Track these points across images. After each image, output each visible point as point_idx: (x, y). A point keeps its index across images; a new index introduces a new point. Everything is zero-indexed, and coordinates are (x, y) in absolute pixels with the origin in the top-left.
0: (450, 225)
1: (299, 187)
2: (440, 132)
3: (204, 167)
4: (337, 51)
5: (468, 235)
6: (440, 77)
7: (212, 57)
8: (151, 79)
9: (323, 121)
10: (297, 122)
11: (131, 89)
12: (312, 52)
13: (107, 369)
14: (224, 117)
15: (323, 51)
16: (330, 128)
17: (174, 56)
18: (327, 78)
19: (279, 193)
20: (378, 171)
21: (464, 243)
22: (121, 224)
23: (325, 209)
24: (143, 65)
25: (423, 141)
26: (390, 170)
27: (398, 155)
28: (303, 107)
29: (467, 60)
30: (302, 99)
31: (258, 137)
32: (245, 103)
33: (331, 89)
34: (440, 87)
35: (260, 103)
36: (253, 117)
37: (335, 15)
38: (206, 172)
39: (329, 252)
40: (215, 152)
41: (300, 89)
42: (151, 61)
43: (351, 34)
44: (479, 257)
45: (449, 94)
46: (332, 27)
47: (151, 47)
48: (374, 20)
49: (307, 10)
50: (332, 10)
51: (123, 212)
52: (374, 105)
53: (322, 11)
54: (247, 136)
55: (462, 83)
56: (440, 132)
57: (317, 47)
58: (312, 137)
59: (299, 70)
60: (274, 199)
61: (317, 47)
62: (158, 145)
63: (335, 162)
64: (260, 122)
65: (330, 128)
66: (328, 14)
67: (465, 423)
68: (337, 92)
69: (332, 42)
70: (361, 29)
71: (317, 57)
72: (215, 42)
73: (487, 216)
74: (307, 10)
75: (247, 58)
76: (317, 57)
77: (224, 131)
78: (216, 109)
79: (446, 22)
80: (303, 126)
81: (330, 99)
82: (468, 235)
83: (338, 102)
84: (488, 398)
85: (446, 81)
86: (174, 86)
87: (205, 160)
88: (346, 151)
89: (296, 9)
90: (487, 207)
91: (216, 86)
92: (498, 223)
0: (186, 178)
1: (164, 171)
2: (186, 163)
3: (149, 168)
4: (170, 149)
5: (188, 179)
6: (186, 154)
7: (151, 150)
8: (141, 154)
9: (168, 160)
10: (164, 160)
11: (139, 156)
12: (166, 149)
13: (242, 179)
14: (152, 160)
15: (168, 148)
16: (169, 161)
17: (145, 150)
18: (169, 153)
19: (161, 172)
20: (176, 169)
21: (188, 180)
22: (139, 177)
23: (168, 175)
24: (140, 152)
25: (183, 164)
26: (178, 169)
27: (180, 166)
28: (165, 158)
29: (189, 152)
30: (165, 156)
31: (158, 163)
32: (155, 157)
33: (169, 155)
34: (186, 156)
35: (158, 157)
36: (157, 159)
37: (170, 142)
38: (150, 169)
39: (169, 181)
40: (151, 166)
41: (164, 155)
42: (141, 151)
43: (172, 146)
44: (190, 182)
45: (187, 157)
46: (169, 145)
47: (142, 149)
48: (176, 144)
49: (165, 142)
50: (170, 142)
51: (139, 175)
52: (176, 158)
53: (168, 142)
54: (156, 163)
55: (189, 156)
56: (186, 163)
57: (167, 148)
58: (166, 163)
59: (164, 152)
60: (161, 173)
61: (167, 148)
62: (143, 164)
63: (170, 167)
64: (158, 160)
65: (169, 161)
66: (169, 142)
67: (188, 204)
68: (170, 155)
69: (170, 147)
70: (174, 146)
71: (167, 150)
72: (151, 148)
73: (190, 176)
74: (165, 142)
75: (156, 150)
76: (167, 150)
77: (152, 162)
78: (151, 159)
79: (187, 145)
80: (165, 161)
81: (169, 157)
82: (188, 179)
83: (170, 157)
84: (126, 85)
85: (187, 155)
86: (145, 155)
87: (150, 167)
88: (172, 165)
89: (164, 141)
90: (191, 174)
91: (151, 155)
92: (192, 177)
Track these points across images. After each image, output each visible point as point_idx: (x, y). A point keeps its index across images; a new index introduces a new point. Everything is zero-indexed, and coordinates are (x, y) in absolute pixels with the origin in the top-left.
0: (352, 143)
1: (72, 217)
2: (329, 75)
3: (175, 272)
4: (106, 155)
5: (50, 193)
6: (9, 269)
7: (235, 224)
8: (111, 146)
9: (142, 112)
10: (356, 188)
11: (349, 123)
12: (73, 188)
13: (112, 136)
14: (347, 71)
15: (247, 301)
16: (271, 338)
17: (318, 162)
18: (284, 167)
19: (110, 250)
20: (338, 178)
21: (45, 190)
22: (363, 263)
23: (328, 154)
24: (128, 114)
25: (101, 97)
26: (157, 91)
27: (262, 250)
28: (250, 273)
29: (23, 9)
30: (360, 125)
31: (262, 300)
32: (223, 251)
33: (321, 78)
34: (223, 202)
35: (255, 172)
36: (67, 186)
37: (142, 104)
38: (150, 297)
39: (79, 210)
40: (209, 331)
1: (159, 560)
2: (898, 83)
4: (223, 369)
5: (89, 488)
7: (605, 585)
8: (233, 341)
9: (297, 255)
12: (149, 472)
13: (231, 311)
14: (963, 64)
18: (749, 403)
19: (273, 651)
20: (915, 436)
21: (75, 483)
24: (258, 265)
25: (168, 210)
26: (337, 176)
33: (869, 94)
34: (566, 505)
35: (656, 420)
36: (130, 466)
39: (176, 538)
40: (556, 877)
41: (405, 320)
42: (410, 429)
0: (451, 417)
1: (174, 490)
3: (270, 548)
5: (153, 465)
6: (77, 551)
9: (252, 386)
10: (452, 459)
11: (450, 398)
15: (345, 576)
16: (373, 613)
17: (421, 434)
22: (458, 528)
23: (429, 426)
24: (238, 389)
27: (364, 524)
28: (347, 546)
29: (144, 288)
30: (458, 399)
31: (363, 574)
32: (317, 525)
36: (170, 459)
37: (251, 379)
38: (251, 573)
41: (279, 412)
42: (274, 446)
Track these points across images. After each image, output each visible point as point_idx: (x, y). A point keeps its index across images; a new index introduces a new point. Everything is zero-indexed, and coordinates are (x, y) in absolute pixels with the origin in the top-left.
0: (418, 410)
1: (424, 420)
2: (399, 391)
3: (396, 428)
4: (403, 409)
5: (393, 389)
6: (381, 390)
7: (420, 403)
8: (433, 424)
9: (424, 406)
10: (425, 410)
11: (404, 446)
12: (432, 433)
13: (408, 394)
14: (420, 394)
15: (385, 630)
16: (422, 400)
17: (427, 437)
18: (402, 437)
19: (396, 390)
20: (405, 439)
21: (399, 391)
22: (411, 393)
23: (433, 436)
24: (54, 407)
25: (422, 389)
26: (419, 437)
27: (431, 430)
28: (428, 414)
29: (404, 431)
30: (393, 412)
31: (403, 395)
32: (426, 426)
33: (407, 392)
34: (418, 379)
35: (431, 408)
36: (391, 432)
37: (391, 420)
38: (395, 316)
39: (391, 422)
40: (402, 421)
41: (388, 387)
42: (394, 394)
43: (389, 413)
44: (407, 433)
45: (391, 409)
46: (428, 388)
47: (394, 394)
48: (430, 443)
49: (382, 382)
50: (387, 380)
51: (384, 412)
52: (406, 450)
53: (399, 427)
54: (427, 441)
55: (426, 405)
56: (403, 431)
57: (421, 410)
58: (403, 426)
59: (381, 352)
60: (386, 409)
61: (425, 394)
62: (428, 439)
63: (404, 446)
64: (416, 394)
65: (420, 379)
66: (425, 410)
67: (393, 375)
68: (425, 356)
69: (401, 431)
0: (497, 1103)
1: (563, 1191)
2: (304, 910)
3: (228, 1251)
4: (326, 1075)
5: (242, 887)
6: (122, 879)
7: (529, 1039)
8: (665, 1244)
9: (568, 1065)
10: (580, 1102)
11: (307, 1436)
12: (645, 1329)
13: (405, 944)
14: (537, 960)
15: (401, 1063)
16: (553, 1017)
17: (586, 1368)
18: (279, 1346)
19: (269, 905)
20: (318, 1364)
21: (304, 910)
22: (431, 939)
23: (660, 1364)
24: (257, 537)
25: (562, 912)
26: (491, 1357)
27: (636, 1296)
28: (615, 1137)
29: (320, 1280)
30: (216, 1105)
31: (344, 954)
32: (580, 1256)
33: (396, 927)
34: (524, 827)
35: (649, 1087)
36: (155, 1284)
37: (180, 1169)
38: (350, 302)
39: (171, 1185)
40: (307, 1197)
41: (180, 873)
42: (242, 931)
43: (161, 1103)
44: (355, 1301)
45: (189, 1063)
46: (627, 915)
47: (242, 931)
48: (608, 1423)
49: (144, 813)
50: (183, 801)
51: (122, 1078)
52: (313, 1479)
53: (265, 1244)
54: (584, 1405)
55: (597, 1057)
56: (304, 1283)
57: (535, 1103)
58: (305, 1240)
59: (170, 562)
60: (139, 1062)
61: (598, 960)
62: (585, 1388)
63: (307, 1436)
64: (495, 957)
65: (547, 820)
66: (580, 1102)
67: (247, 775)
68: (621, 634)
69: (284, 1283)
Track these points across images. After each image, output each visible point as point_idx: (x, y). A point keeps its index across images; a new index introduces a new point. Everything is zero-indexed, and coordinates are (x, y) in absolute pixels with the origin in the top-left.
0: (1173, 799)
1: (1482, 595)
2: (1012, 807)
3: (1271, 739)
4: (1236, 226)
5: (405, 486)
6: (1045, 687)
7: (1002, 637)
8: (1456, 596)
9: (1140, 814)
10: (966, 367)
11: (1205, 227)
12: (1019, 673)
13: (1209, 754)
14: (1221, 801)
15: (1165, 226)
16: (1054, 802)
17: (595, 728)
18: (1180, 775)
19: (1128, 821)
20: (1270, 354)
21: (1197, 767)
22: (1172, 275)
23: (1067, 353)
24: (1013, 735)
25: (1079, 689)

--*--

- [What you will do]: Update the data from its first line through the line that contains "46: (169, 145)", replacing "top-left" with "upper-left" and leaving everything else unchanged. Reproduce only those lines.

- [Response to the exercise]:
Track these points across images. After each image, output each visible point as point_idx: (x, y). A point keeps its index across images; a new index introduces a new point. Everything is zero-indexed, and coordinates are (x, y) in absolute pixels with the origin in the upper-left.
0: (450, 225)
1: (299, 187)
2: (440, 132)
3: (204, 167)
4: (337, 51)
5: (468, 235)
6: (440, 77)
7: (212, 57)
8: (151, 79)
9: (323, 121)
10: (297, 122)
11: (131, 89)
12: (312, 52)
13: (107, 369)
14: (224, 117)
15: (323, 51)
16: (330, 128)
17: (174, 56)
18: (327, 78)
19: (279, 193)
20: (378, 171)
21: (464, 243)
22: (121, 224)
23: (325, 209)
24: (143, 65)
25: (423, 141)
26: (390, 170)
27: (398, 155)
28: (303, 107)
29: (467, 60)
30: (302, 99)
31: (258, 137)
32: (245, 103)
33: (331, 89)
34: (440, 87)
35: (260, 103)
36: (253, 117)
37: (335, 15)
38: (206, 172)
39: (329, 252)
40: (215, 152)
41: (300, 89)
42: (151, 61)
43: (351, 34)
44: (479, 257)
45: (449, 94)
46: (332, 27)
47: (151, 47)
48: (374, 20)
49: (307, 10)
50: (332, 10)
51: (123, 212)
52: (374, 105)
53: (322, 11)
54: (247, 136)
55: (462, 83)
56: (440, 132)
57: (317, 47)
58: (312, 137)
59: (299, 70)
60: (274, 199)
61: (317, 47)
62: (158, 145)
63: (335, 162)
64: (260, 122)
65: (330, 128)
66: (328, 14)
67: (465, 423)
68: (337, 92)
69: (332, 42)
70: (361, 29)
71: (317, 57)
72: (215, 42)
73: (487, 216)
74: (307, 10)
75: (247, 58)
76: (317, 57)
77: (224, 131)
78: (216, 109)
79: (446, 22)
80: (303, 126)
81: (330, 99)
82: (468, 235)
83: (338, 102)
84: (488, 398)
85: (446, 81)
86: (174, 86)
87: (205, 160)
88: (346, 151)
89: (296, 9)
90: (487, 207)
91: (216, 86)
92: (498, 223)
0: (186, 178)
1: (164, 171)
2: (186, 163)
3: (149, 168)
4: (170, 149)
5: (188, 179)
6: (186, 154)
7: (151, 150)
8: (141, 154)
9: (168, 160)
10: (164, 160)
11: (139, 156)
12: (166, 149)
13: (242, 179)
14: (152, 160)
15: (168, 148)
16: (169, 161)
17: (145, 150)
18: (169, 153)
19: (161, 172)
20: (176, 169)
21: (188, 180)
22: (139, 177)
23: (168, 175)
24: (140, 152)
25: (183, 164)
26: (178, 169)
27: (180, 166)
28: (165, 158)
29: (189, 152)
30: (165, 156)
31: (158, 163)
32: (155, 157)
33: (169, 155)
34: (186, 156)
35: (158, 157)
36: (157, 159)
37: (170, 142)
38: (150, 169)
39: (169, 181)
40: (151, 166)
41: (164, 155)
42: (141, 151)
43: (172, 146)
44: (190, 182)
45: (187, 157)
46: (169, 145)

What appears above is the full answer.